◆ **Study material**
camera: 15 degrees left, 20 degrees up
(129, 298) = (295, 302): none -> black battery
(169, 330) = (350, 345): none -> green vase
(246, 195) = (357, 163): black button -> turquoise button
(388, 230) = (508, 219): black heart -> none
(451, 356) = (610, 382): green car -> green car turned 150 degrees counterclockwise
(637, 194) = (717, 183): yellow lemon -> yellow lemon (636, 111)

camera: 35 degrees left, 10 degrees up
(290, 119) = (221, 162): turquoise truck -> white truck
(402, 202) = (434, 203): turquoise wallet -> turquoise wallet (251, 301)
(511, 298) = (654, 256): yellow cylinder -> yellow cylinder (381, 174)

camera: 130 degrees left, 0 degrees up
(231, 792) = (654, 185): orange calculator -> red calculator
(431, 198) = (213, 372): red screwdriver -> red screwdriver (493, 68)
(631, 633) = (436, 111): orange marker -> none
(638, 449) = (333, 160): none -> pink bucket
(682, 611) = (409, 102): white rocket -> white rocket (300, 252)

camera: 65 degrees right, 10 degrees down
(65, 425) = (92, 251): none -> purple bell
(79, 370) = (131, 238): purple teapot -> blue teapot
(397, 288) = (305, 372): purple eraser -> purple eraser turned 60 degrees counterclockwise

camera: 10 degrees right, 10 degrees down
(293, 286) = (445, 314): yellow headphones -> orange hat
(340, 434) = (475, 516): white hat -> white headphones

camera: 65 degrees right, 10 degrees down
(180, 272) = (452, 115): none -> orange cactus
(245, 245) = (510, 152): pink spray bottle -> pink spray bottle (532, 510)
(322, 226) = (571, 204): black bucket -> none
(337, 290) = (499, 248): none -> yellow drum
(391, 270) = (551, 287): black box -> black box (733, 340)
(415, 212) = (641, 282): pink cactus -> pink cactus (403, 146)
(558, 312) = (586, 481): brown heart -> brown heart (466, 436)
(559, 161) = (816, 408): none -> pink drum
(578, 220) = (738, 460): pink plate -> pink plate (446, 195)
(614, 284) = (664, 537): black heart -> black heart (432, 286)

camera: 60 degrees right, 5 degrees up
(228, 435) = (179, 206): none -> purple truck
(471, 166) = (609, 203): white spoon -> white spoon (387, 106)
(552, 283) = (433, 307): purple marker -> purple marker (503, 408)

◆ **What is needed**
Wherever "white" appears in a line of the entries, copy that line.

◆ **Expected output**
(290, 119) = (221, 162): turquoise truck -> white truck
(682, 611) = (409, 102): white rocket -> white rocket (300, 252)
(340, 434) = (475, 516): white hat -> white headphones
(471, 166) = (609, 203): white spoon -> white spoon (387, 106)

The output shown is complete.